Data for this exercise:
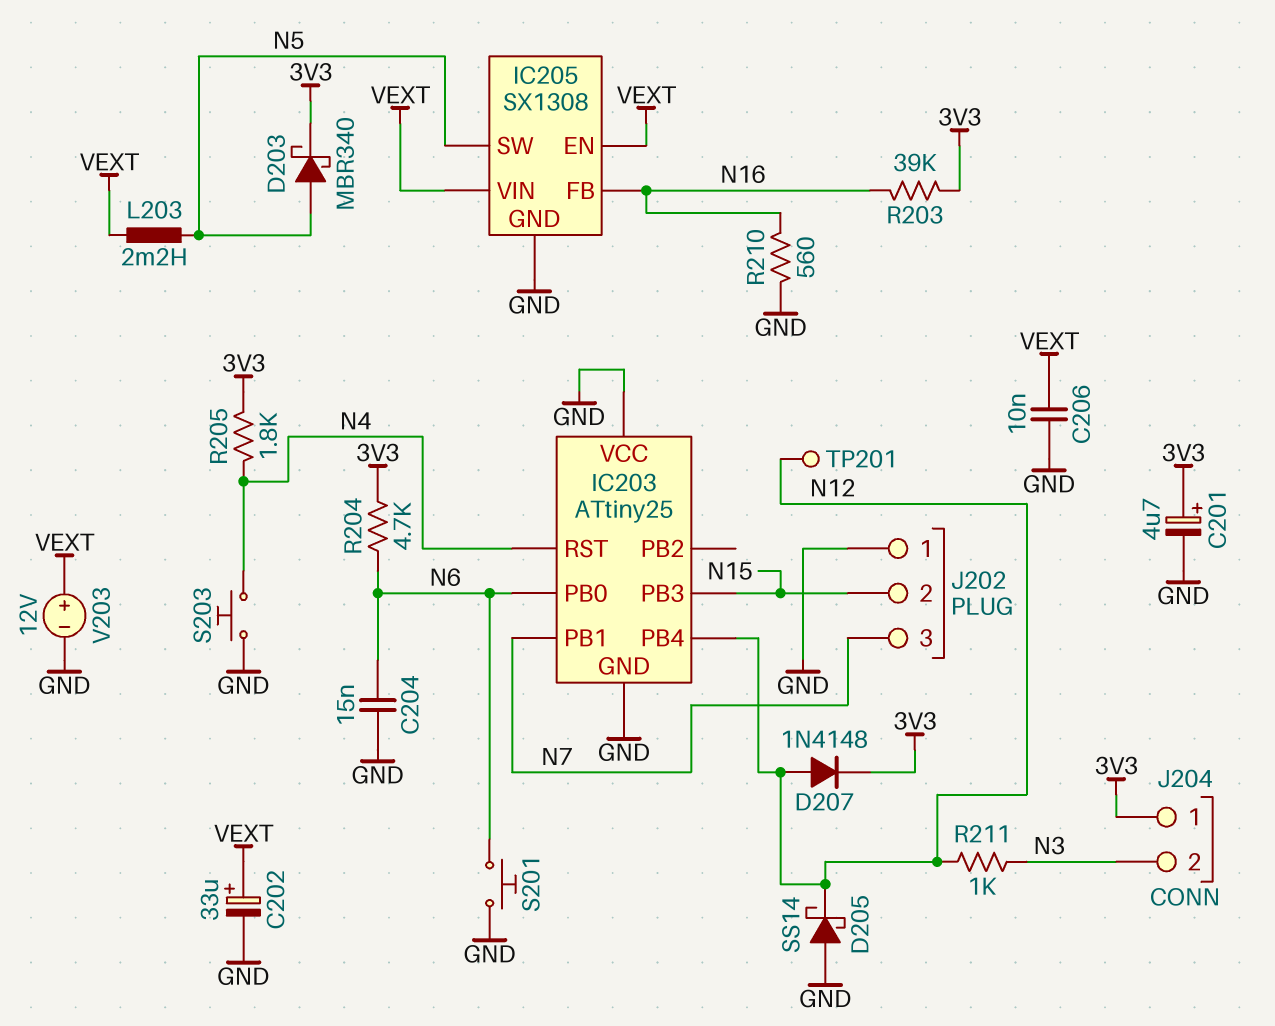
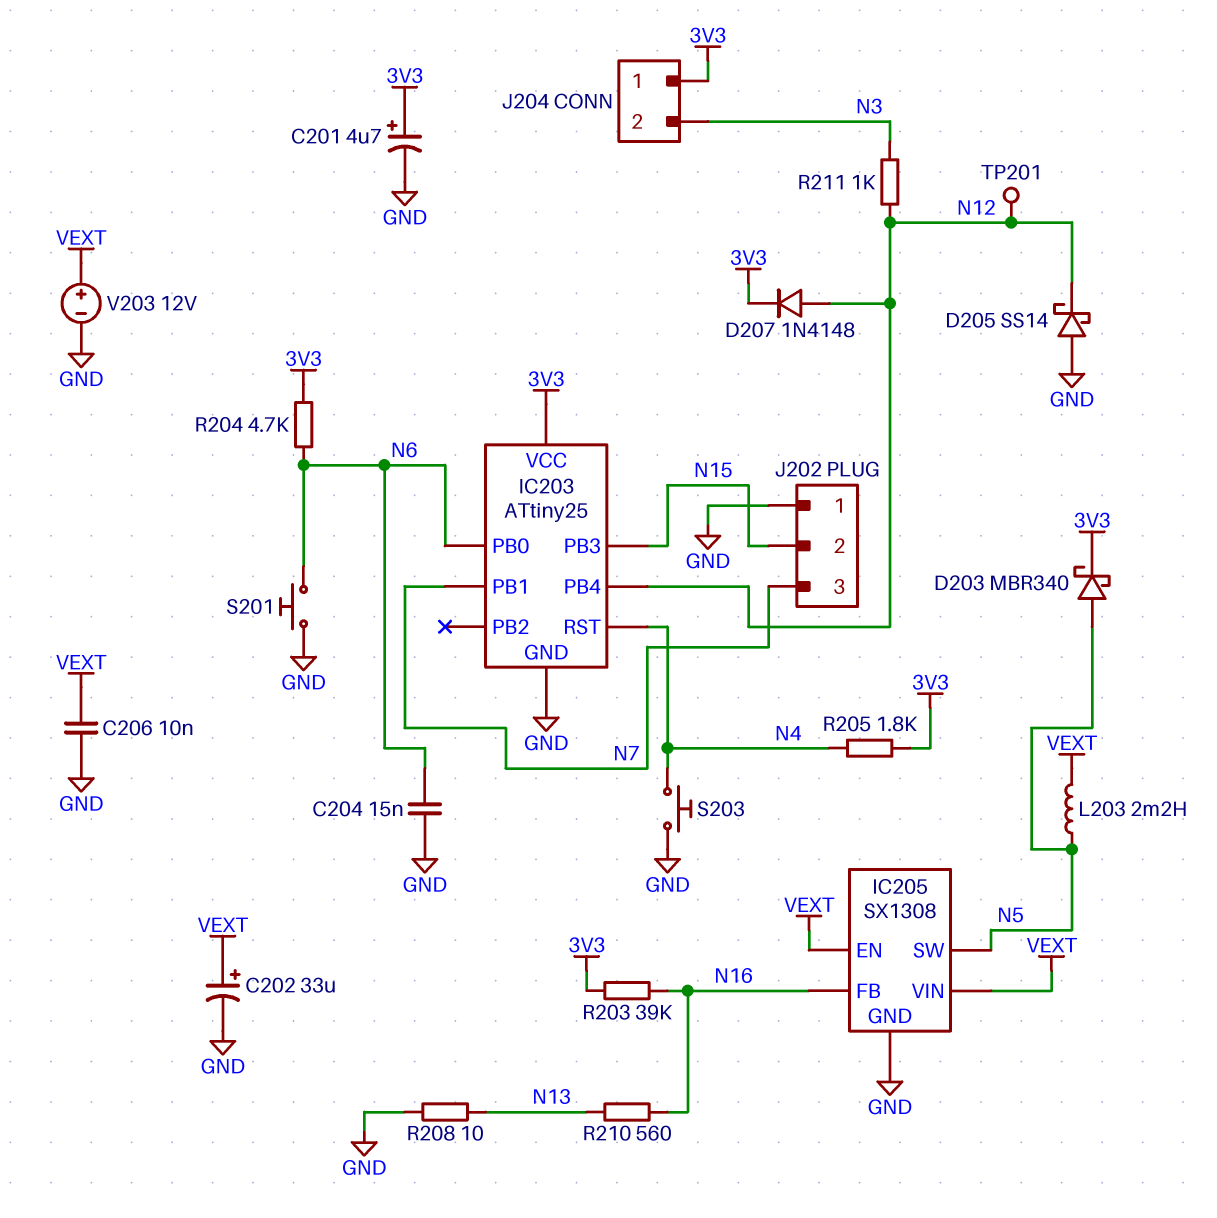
IC203 pin VCC: GND -> 3V3
R208: none -> 10 (GND, N13)
R210: 560 (GND, N16) -> 560 (N13, N16)

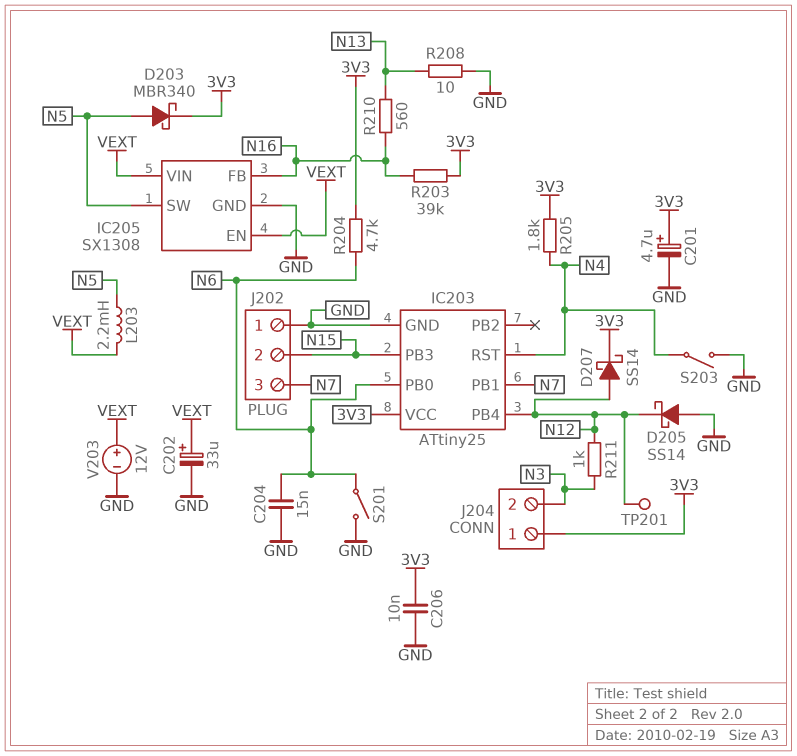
C206: 10nF (GND, VEXT) -> 10nF (3V3, GND)
D207: diode 1N4148 (A N12, K 3V3) -> schottky SS14 (A N12, K 3V3)
S201: button (GND, N6) -> switch (GND, N6)
S203: button (GND, N4) -> switch (GND, N4)

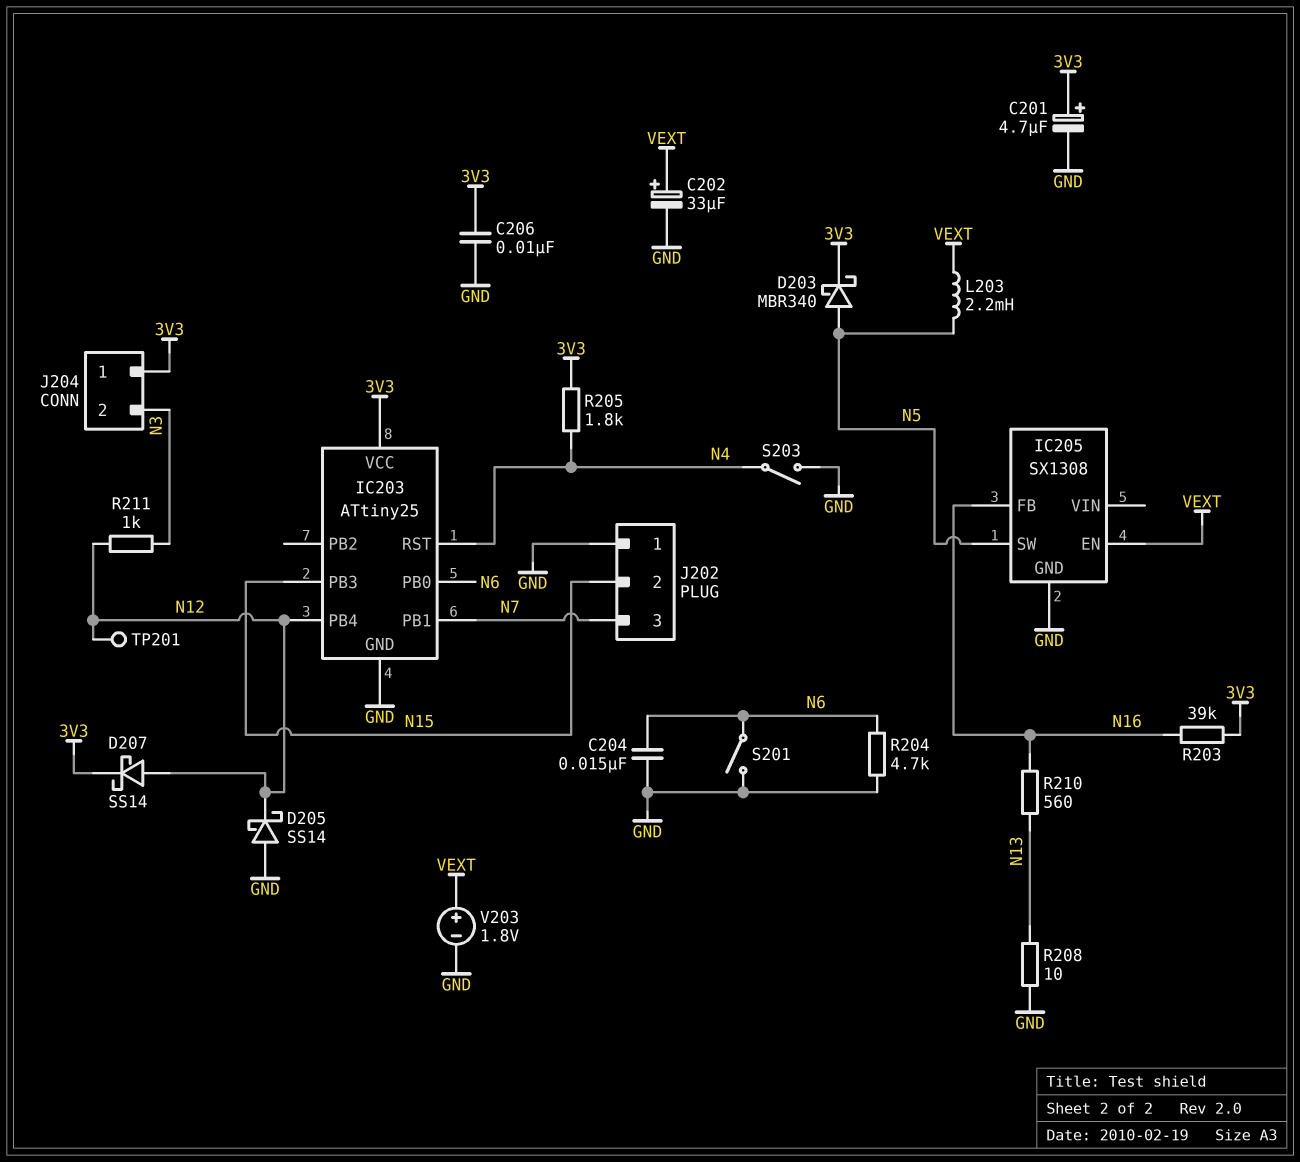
IC205 pin VIN: VEXT -> none
R204: 4.7k (3V3, N6) -> 4.7k (GND, N6)
V203: 12V (plus VEXT, minus GND) -> 1.8V (plus VEXT, minus GND)

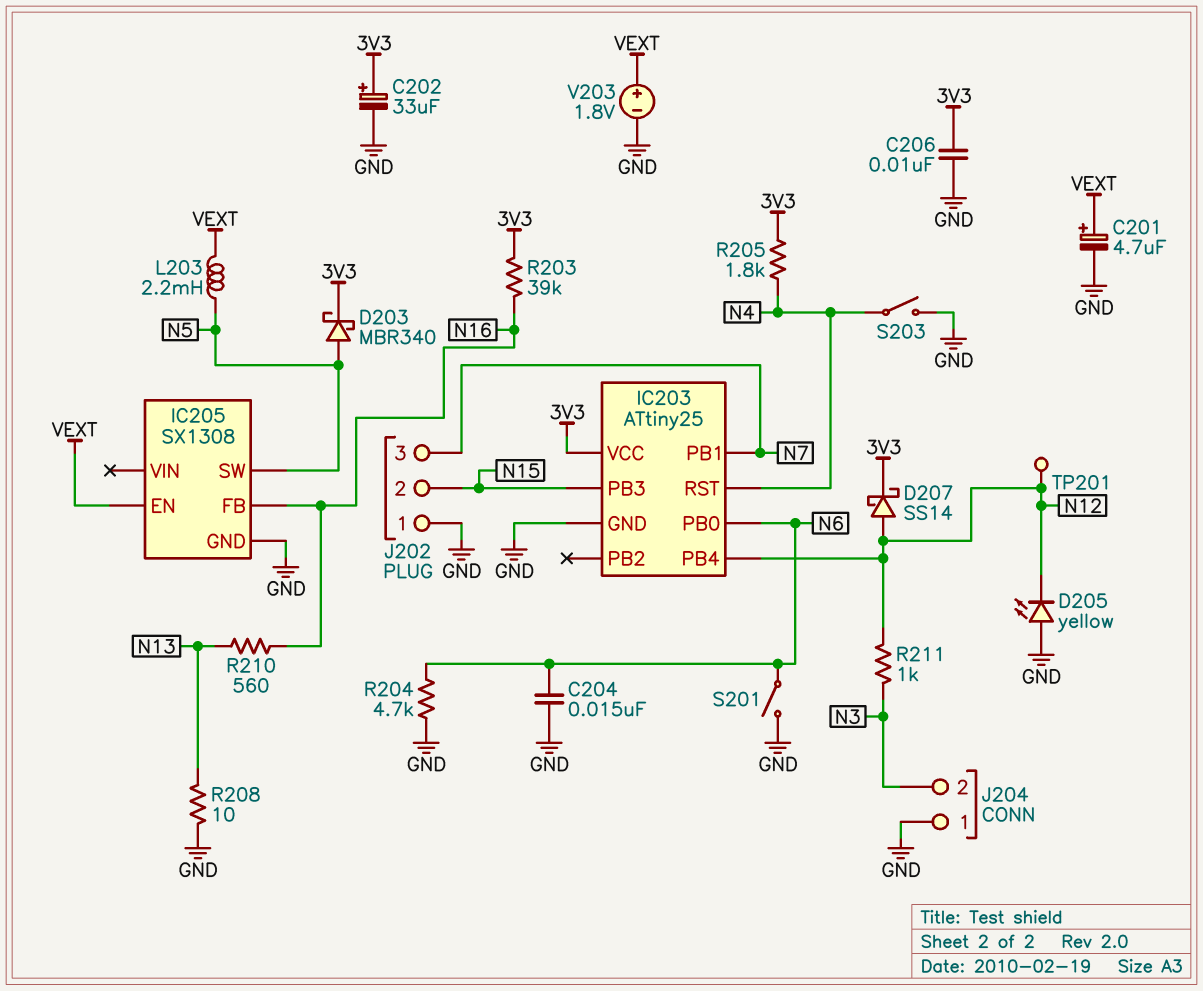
C201: 4.7uF (plus 3V3, minus GND) -> 4.7uF (plus VEXT, minus GND)
C202: 33uF (plus VEXT, minus GND) -> 33uF (plus 3V3, minus GND)
D205: schottky SS14 (A GND, K N12) -> LED yellow (A GND, K N12)
J204 pin 1: 3V3 -> GND

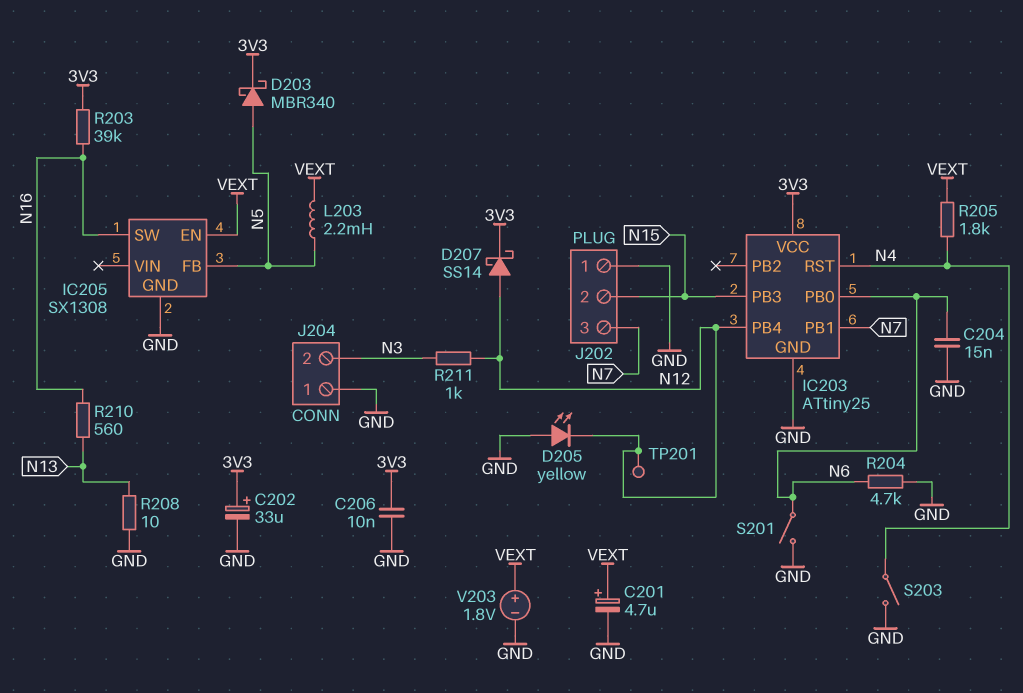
IC205 pin FB: N16 -> N5
IC205 pin SW: N5 -> N16
R205: 1.8k (3V3, N4) -> 1.8k (N4, VEXT)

Task description: Return every line of the listing above that contains "minus".

Result of the exercise:
V203: 12V (plus VEXT, minus GND) -> 1.8V (plus VEXT, minus GND)
C201: 4.7uF (plus 3V3, minus GND) -> 4.7uF (plus VEXT, minus GND)
C202: 33uF (plus VEXT, minus GND) -> 33uF (plus 3V3, minus GND)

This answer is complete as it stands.